**Extracted records:**
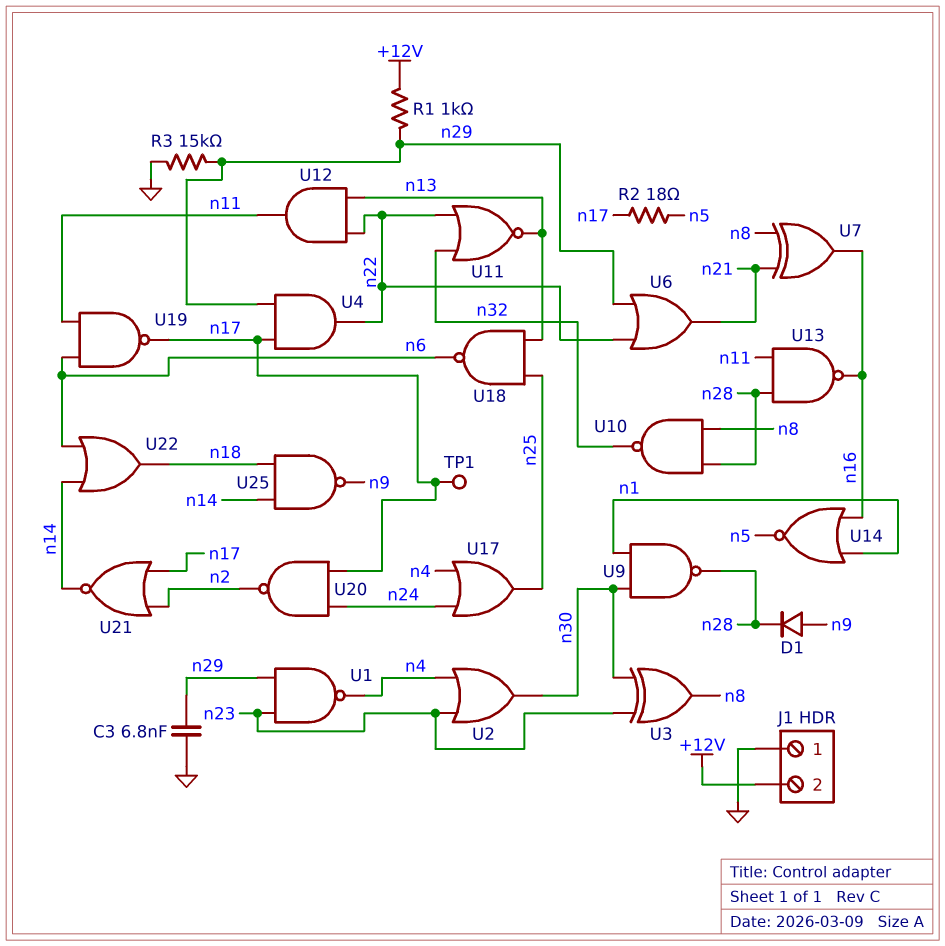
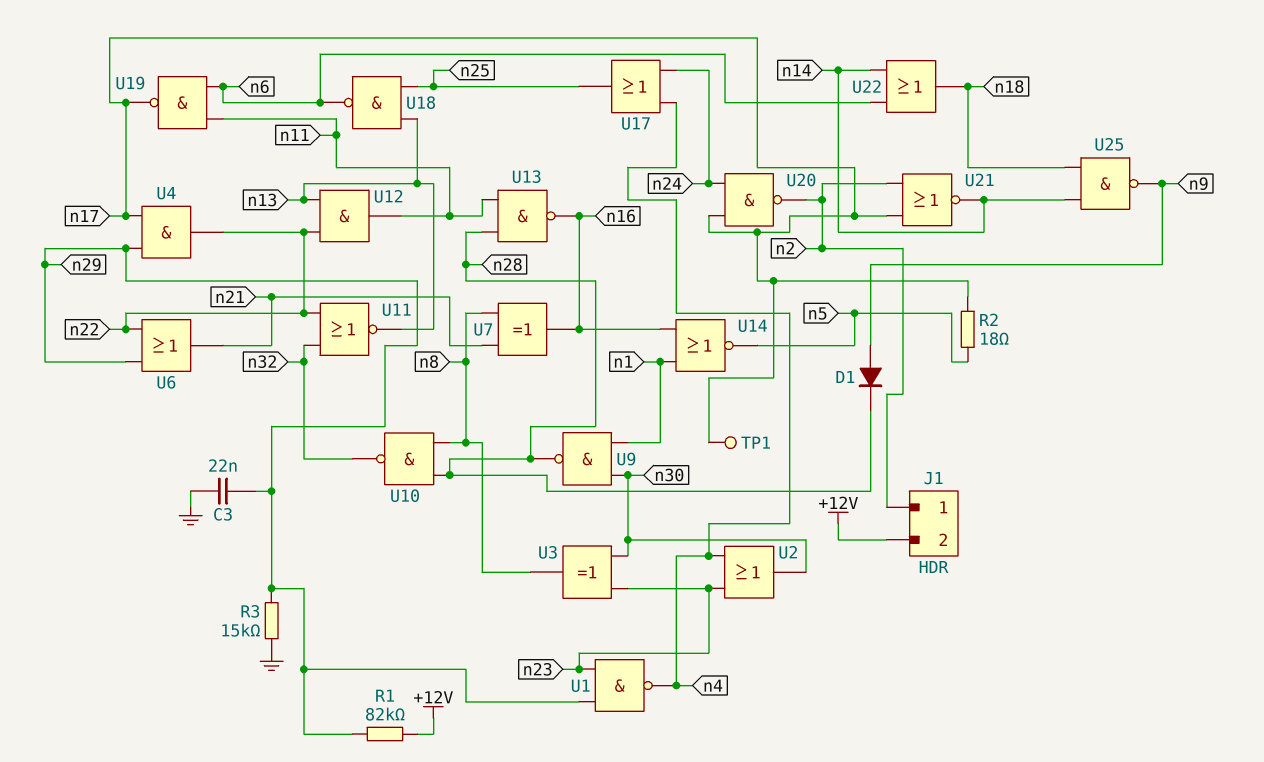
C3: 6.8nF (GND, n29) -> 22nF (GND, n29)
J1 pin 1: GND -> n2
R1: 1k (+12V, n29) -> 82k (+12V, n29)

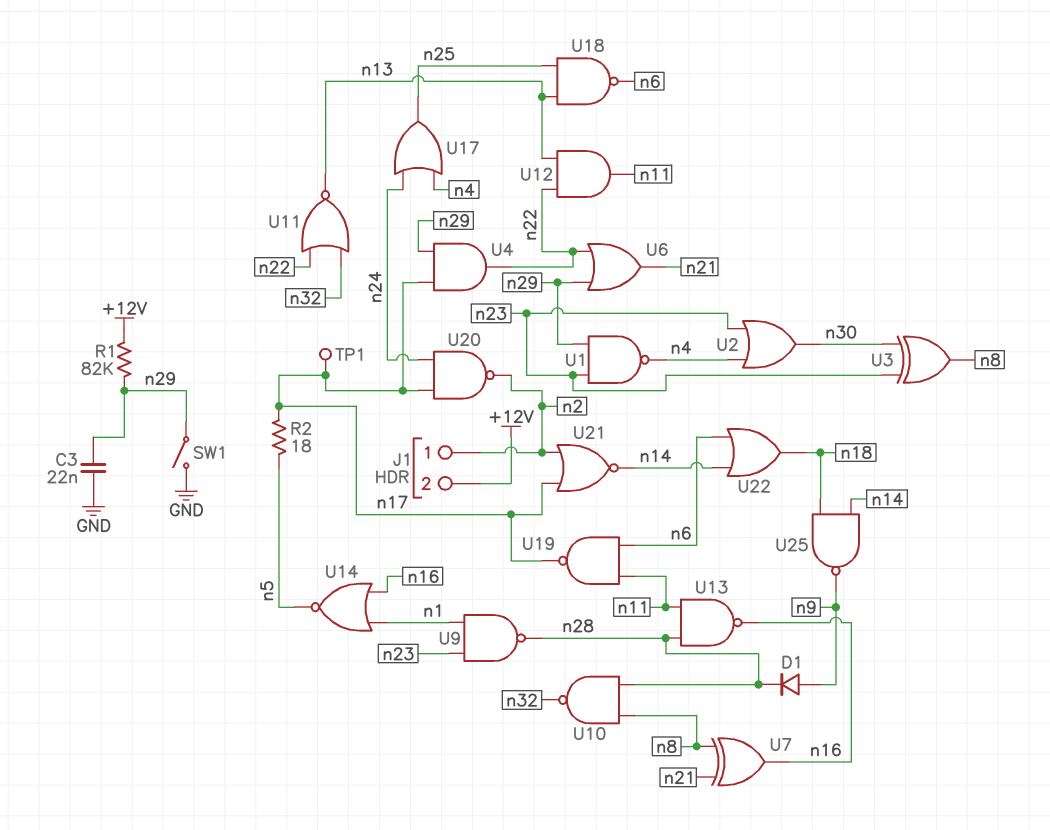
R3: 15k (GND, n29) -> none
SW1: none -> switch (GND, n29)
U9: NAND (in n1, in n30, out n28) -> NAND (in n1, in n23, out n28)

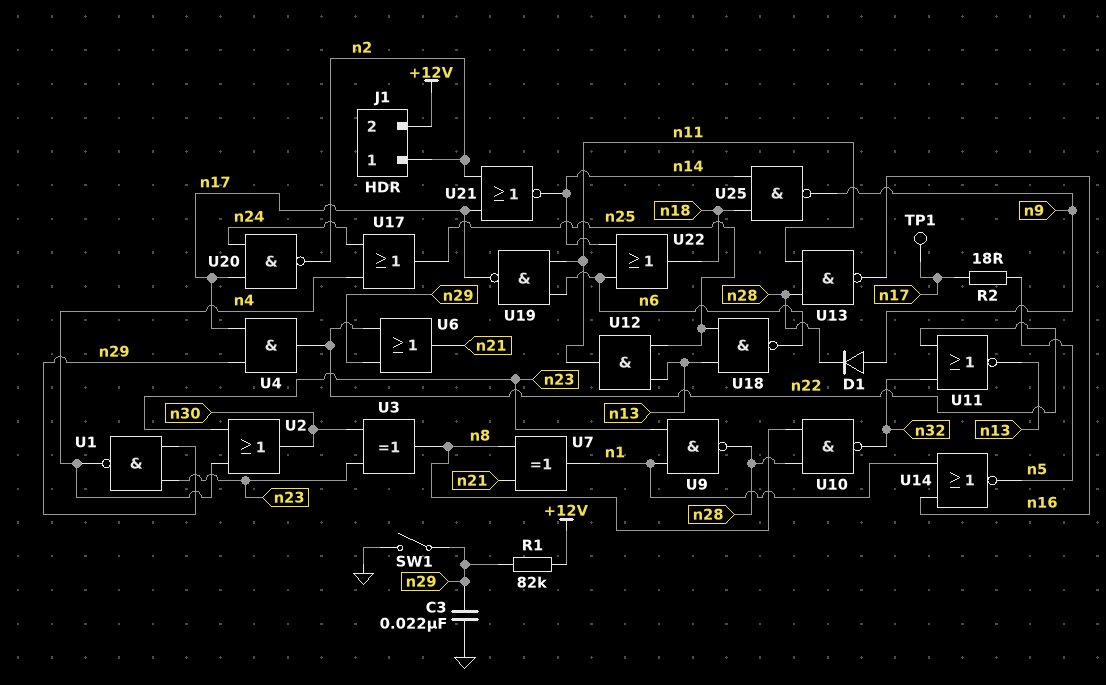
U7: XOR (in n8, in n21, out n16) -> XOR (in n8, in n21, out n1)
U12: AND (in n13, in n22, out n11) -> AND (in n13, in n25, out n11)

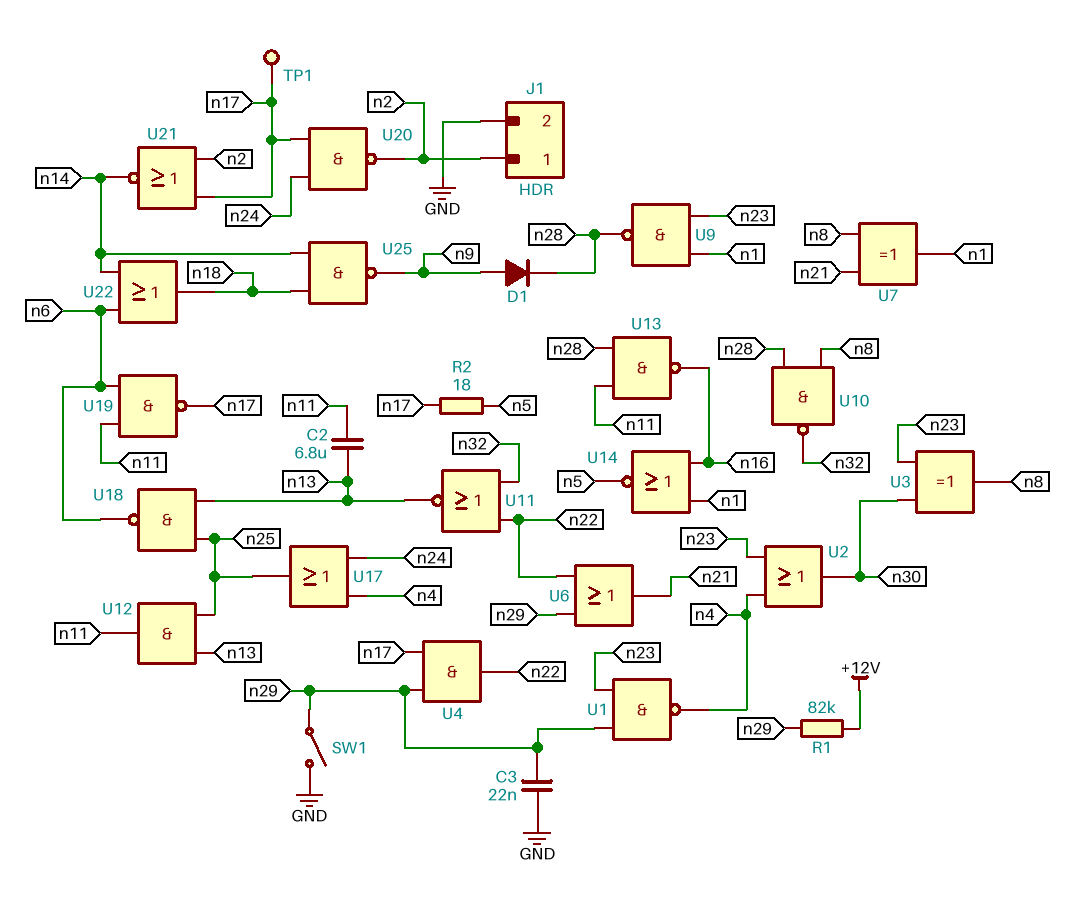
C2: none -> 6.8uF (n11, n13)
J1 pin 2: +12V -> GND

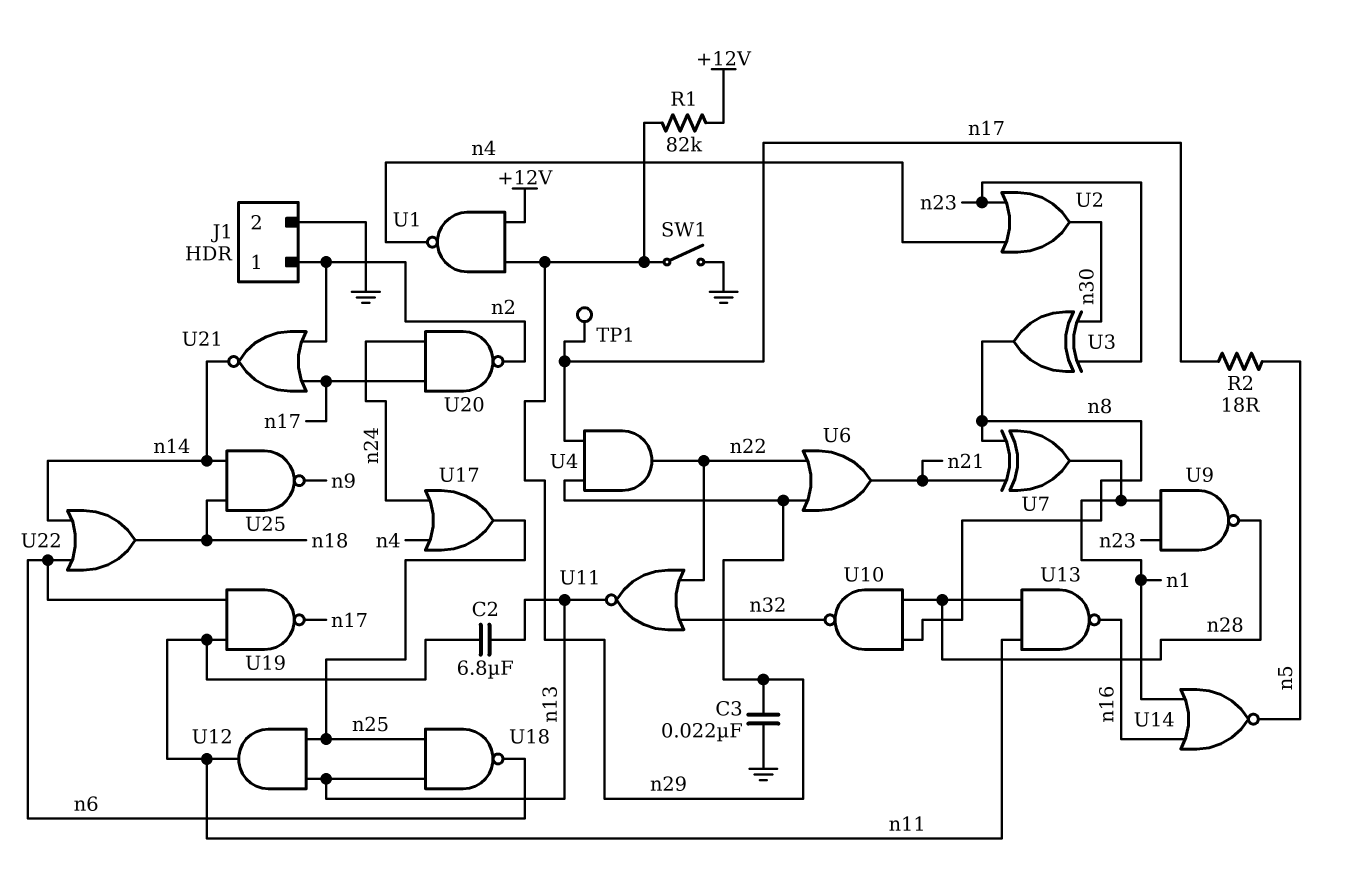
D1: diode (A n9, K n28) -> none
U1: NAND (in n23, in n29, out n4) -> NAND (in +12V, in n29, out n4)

**Assignment:** Using the listing, copy every line where the word "NAND" shows up.

**Answer for the task:**
U9: NAND (in n1, in n30, out n28) -> NAND (in n1, in n23, out n28)
U1: NAND (in n23, in n29, out n4) -> NAND (in +12V, in n29, out n4)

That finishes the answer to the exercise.